Records shown:

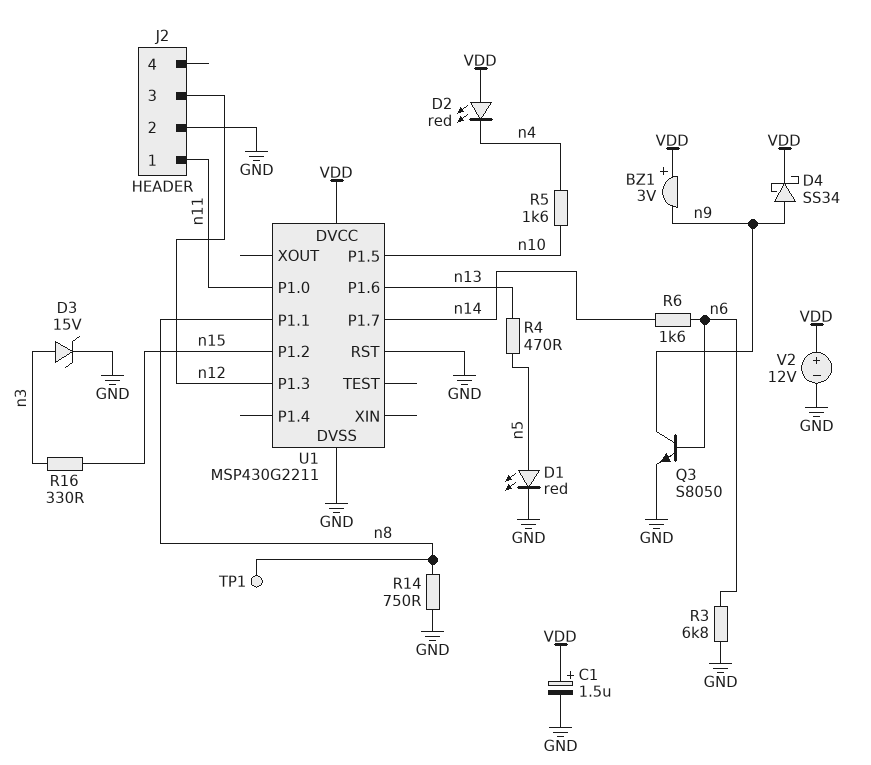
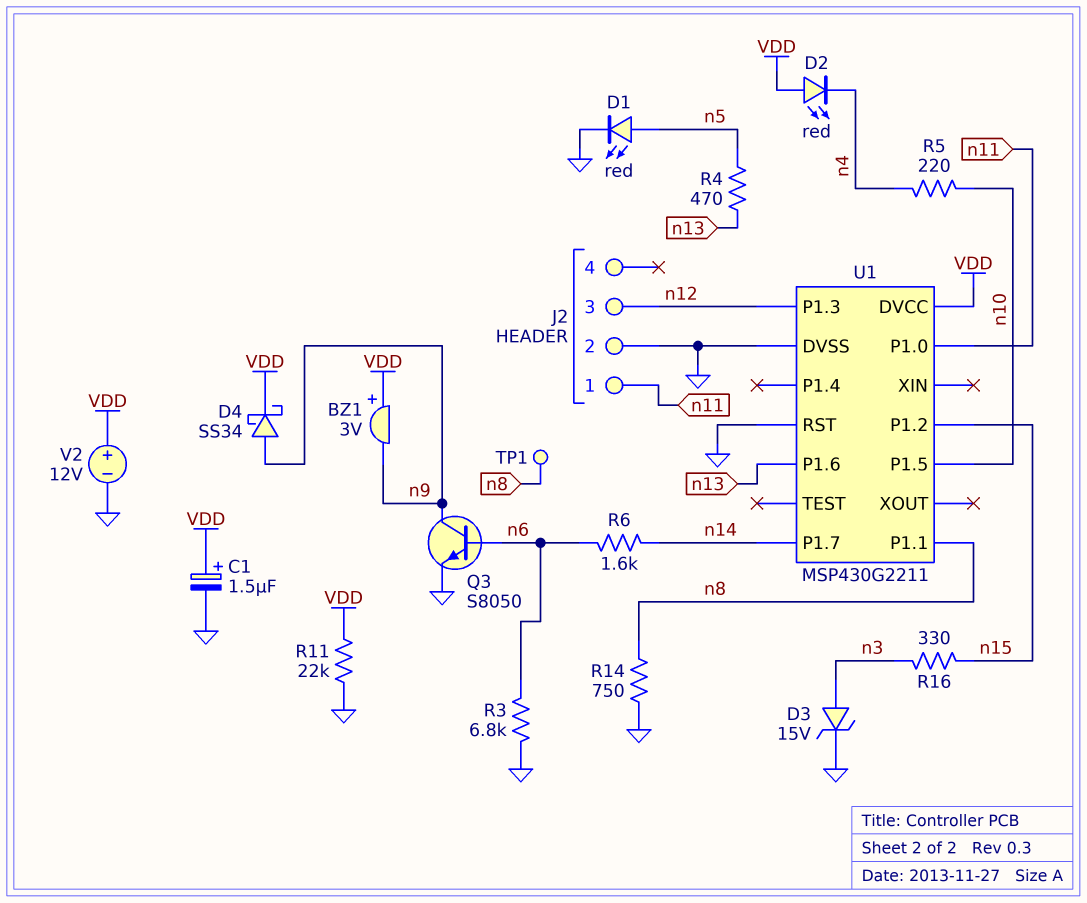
R5: 1.6k (n4, n10) -> 220 (n4, n10)
R11: none -> 22k (GND, VDD)

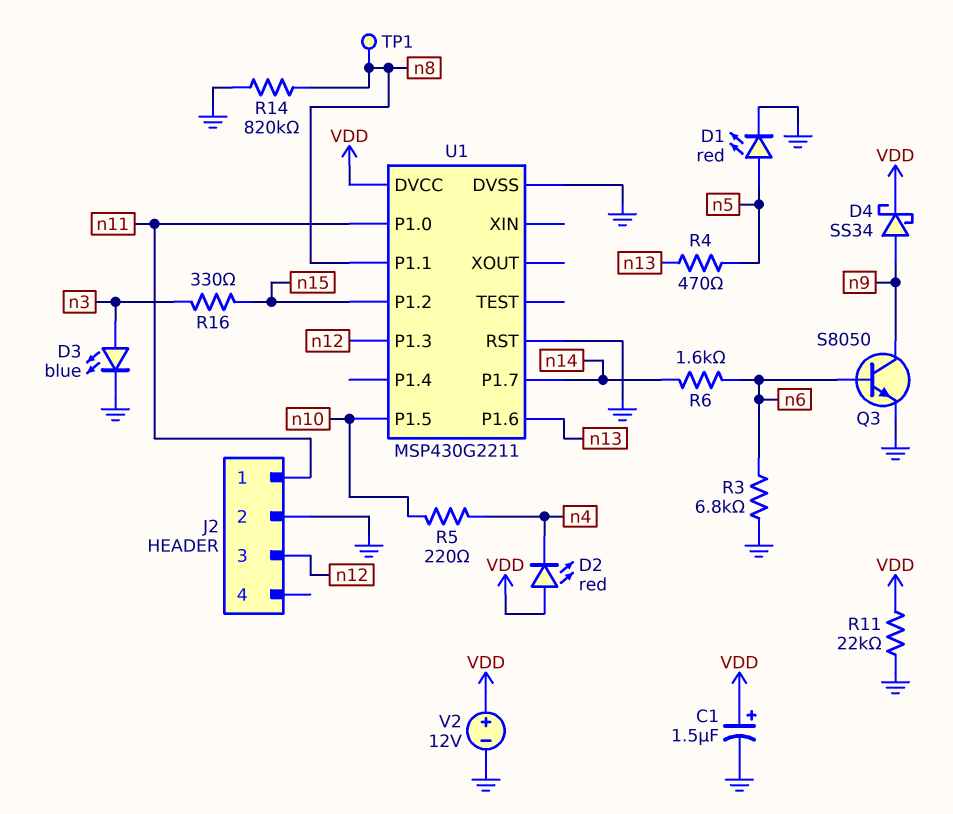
BZ1: buzzer 3V (plus VDD, minus n9) -> none
D3: zener 15V (A n3, K GND) -> LED blue (A n3, K GND)
R14: 750 (GND, n8) -> 820k (GND, n8)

Work instruction: In the listing, find the line containing "R11: none -> 22k (GND, VDD)" and repeat it and every later line through the last one, word for word, excluding the pictures.

Solution for this task:
R11: none -> 22k (GND, VDD)

BZ1: buzzer 3V (plus VDD, minus n9) -> none
D3: zener 15V (A n3, K GND) -> LED blue (A n3, K GND)
R14: 750 (GND, n8) -> 820k (GND, n8)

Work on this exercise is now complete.